[Scene change data]

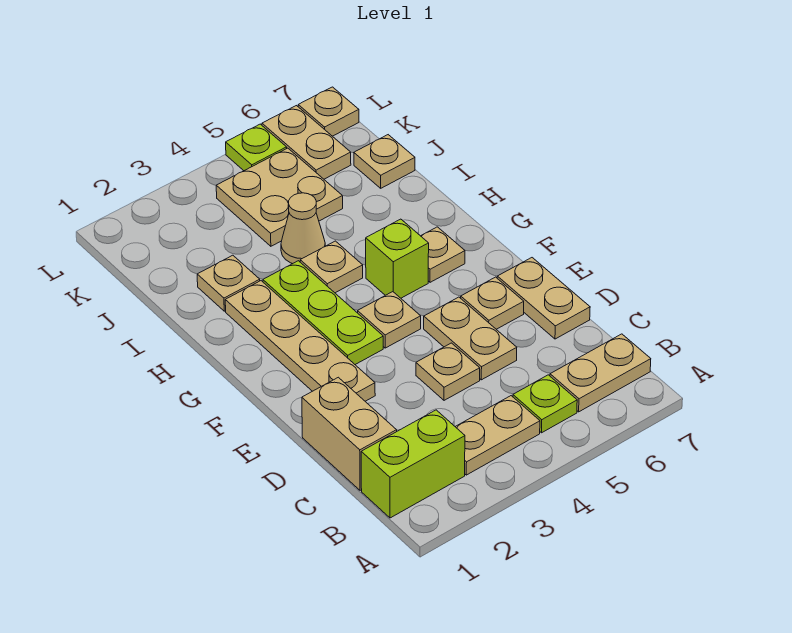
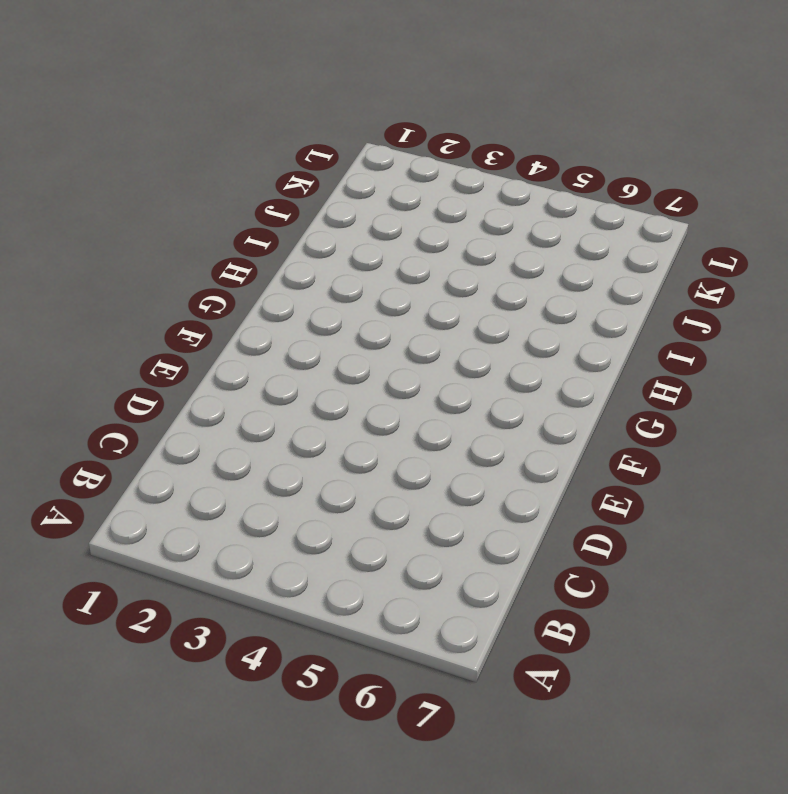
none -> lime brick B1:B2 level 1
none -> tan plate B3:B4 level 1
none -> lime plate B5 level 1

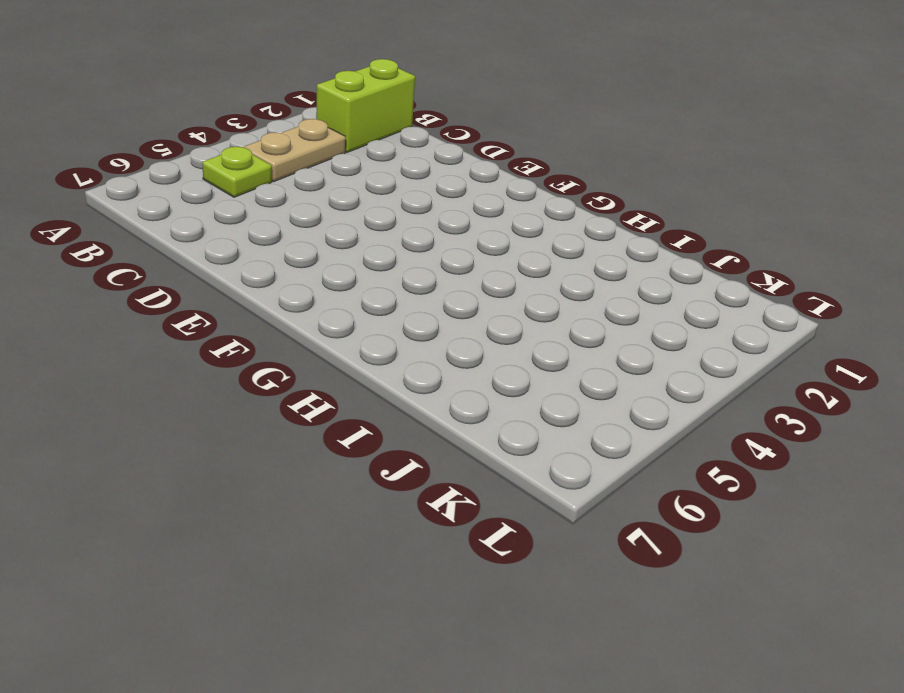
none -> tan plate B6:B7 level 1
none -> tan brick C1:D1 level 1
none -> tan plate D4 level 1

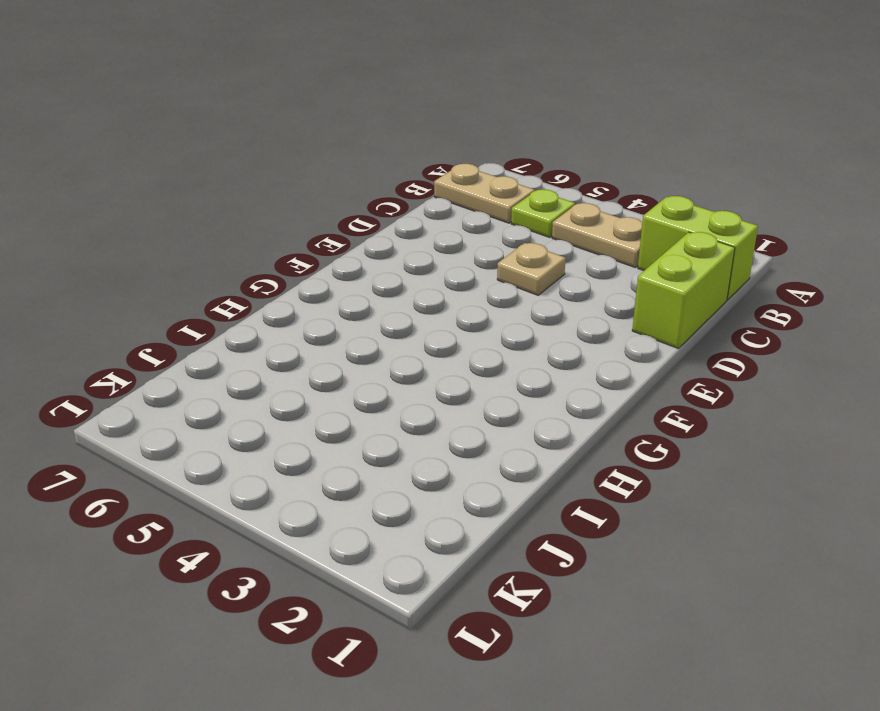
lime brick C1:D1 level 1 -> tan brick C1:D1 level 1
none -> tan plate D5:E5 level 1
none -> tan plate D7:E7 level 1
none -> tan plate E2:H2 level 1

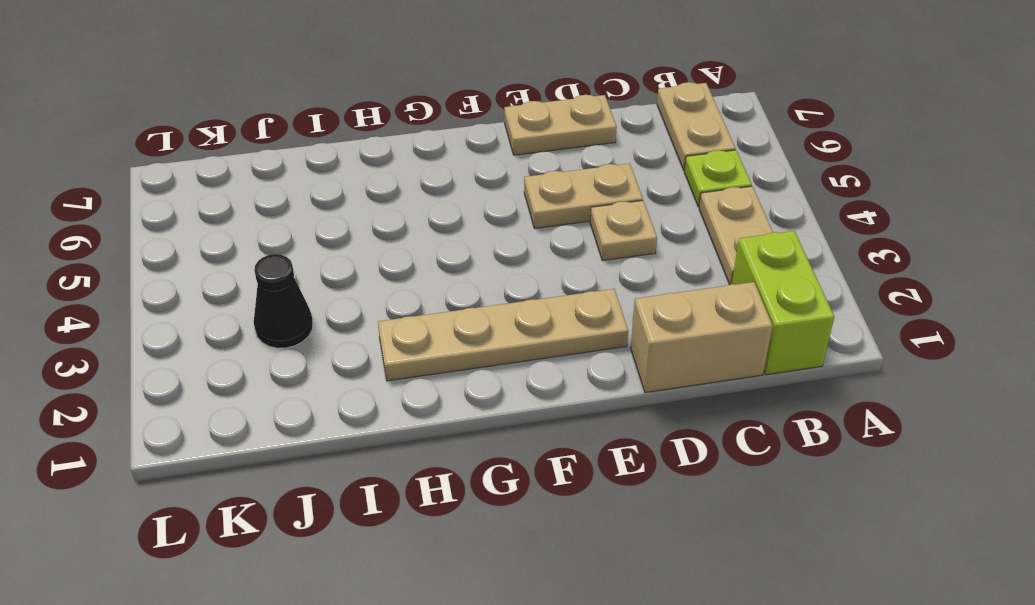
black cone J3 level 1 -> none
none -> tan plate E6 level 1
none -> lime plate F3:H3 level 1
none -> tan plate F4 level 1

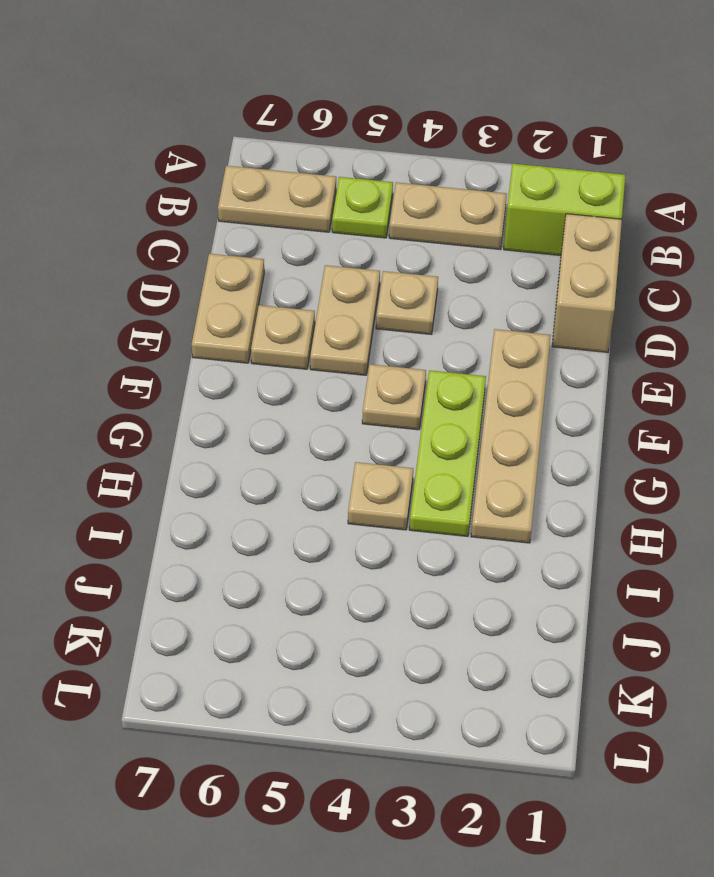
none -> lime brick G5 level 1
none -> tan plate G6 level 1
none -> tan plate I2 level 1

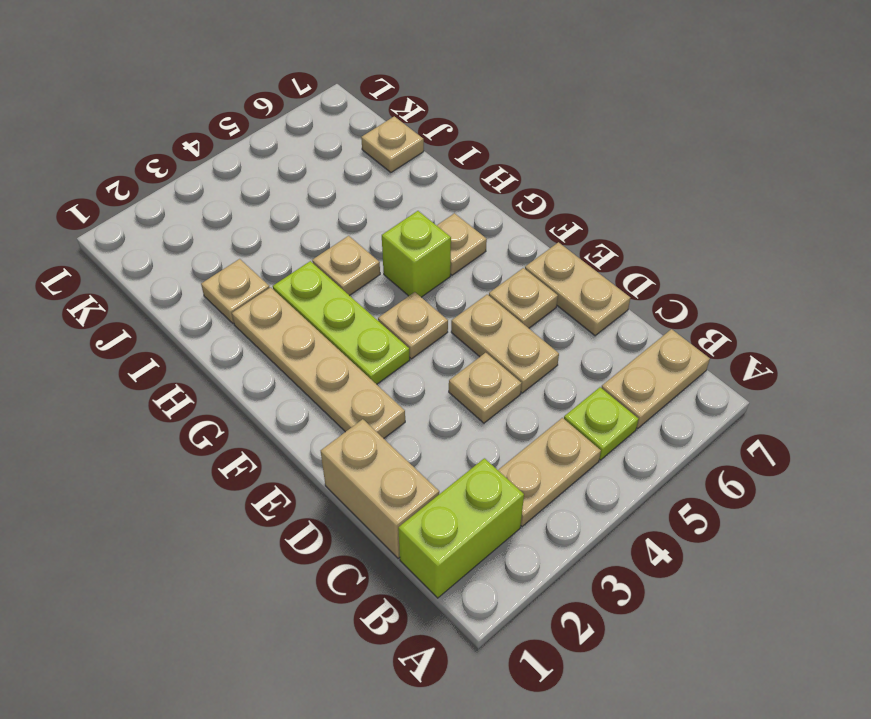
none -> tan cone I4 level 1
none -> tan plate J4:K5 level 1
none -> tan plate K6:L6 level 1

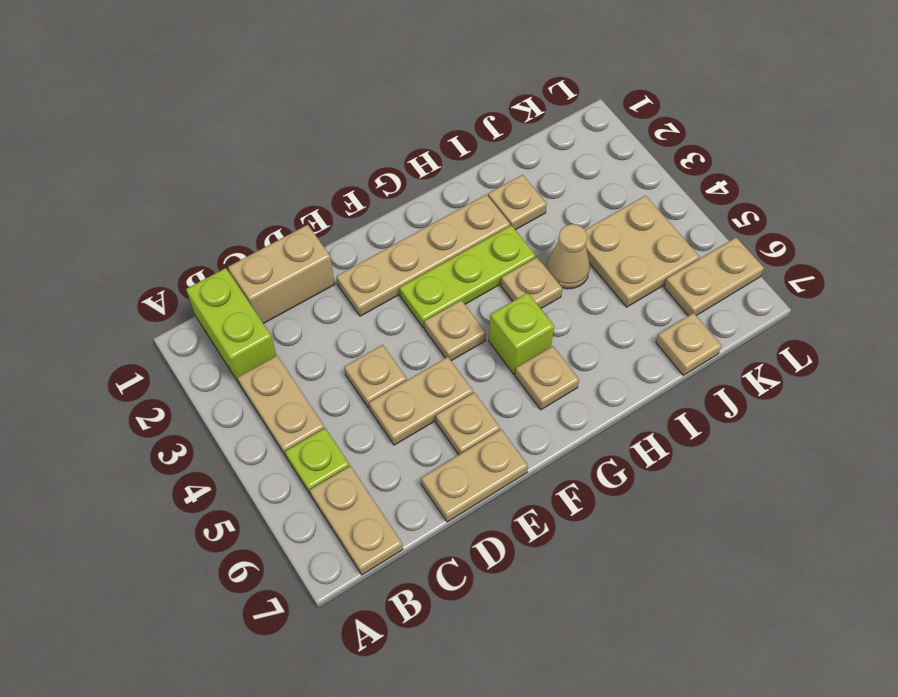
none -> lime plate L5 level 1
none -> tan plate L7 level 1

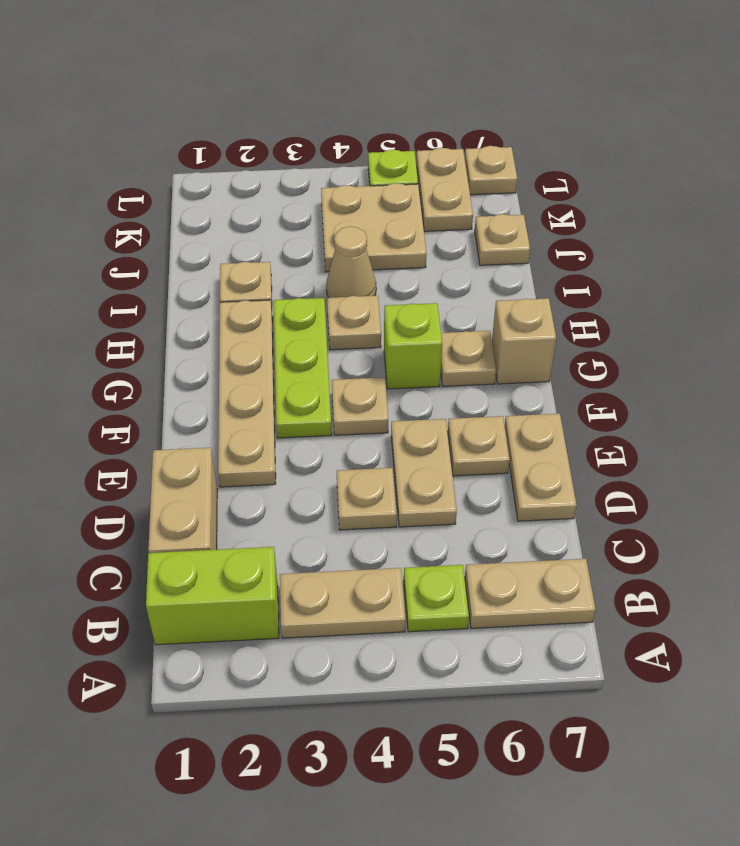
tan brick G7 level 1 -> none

*What this task involves*
Extract only the lines from the one that contains "none -> tan plate E6 level 1" through the end of the records, inclusive, and omit every picture.

*Finished task*
none -> tan plate E6 level 1
none -> lime plate F3:H3 level 1
none -> tan plate F4 level 1

none -> lime brick G5 level 1
none -> tan plate G6 level 1
none -> tan plate I2 level 1

none -> tan cone I4 level 1
none -> tan plate J4:K5 level 1
none -> tan plate K6:L6 level 1

none -> lime plate L5 level 1
none -> tan plate L7 level 1

tan brick G7 level 1 -> none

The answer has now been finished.